[Stored entries]
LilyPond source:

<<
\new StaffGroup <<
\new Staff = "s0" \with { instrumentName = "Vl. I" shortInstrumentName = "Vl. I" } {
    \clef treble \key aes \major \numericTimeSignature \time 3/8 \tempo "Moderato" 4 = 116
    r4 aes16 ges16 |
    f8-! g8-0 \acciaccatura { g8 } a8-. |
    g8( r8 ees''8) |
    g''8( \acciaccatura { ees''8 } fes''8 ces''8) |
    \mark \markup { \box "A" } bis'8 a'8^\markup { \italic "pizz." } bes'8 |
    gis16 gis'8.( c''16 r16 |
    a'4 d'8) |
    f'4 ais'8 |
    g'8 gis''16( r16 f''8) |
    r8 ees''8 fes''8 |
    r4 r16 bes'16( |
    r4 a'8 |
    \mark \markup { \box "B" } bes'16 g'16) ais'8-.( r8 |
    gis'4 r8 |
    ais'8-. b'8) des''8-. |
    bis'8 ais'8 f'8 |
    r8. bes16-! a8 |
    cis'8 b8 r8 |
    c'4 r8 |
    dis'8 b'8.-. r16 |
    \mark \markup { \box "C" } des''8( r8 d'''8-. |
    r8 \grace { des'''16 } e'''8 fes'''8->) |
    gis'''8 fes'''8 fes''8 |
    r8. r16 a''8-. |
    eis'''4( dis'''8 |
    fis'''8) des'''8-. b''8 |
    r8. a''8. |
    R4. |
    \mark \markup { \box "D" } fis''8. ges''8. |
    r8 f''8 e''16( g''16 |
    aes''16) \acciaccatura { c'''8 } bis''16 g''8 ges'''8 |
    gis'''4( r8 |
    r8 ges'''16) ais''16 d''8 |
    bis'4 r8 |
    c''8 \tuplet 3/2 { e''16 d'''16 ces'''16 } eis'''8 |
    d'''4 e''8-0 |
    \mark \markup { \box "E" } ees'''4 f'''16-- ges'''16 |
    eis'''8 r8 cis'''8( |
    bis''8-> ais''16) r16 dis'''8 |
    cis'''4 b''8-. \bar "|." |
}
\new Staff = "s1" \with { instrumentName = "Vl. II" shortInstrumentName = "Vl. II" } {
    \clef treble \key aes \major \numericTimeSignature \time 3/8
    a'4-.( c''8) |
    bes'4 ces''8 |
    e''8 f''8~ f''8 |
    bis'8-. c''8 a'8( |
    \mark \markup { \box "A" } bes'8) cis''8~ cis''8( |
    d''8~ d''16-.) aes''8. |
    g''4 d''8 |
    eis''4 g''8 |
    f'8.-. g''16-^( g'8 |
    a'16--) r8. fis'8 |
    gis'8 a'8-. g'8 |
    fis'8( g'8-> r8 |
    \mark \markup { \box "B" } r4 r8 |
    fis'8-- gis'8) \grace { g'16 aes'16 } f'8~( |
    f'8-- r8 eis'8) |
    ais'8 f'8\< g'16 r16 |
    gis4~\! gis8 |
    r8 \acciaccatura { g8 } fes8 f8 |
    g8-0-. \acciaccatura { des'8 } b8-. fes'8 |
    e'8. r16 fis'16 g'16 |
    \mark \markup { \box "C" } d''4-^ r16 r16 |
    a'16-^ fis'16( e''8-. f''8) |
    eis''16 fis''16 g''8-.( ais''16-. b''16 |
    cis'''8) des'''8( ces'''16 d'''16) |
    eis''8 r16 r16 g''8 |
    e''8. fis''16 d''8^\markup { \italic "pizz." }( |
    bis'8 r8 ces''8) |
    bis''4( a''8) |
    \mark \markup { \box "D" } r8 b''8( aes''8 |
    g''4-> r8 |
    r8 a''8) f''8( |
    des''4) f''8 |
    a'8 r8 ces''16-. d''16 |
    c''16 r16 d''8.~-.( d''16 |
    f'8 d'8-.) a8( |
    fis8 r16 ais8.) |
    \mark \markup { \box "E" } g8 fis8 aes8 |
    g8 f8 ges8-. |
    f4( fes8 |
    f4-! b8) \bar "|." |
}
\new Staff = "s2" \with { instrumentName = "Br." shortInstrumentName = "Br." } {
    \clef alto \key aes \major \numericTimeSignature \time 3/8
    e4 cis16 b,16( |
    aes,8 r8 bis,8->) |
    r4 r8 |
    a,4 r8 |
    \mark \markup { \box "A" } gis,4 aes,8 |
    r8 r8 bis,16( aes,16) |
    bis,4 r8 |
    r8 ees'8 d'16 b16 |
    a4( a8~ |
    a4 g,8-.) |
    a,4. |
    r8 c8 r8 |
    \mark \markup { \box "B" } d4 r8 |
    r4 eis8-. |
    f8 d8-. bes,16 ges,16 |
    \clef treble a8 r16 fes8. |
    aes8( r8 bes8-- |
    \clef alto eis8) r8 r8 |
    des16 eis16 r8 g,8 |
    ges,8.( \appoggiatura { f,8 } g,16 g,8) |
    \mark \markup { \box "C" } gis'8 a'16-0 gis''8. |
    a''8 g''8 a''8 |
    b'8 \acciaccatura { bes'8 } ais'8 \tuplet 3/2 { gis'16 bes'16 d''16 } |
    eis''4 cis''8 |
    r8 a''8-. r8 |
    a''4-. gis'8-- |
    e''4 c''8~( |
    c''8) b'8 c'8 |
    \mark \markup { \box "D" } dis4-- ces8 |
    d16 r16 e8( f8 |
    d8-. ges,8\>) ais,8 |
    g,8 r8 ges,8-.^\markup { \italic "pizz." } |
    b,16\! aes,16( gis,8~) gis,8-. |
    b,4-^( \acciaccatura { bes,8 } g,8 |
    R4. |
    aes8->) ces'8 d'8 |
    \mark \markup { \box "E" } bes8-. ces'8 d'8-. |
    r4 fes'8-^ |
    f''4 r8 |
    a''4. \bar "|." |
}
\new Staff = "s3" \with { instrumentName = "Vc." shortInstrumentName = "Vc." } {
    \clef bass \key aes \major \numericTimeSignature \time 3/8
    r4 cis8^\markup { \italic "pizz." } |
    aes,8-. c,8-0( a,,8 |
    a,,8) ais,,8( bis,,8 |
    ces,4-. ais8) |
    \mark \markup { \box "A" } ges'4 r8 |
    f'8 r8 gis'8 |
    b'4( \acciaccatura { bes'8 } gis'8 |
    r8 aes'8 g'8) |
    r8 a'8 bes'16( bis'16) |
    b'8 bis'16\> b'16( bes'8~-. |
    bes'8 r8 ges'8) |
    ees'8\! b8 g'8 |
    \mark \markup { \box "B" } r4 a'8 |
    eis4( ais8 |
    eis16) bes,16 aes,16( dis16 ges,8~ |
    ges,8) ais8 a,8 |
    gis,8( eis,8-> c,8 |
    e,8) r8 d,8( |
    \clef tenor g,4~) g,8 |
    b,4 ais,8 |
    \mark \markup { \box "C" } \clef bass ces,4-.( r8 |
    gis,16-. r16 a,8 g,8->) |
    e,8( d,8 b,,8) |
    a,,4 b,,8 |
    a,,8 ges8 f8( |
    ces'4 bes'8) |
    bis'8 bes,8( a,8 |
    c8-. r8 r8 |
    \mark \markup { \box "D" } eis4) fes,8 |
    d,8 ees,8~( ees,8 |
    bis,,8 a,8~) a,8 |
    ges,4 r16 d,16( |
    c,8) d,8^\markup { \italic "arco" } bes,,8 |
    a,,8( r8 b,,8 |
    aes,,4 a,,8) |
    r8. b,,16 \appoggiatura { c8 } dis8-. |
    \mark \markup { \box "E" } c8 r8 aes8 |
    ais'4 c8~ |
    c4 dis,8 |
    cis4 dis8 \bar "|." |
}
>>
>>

To do. Pull out each line in the data above that contains the word "major". Capital and lowercase letters must match.

The reply.
    \clef treble \key aes \major \numericTimeSignature \time 3/8 \tempo "Moderato" 4 = 116
    \clef treble \key aes \major \numericTimeSignature \time 3/8
    \clef alto \key aes \major \numericTimeSignature \time 3/8
    \clef bass \key aes \major \numericTimeSignature \time 3/8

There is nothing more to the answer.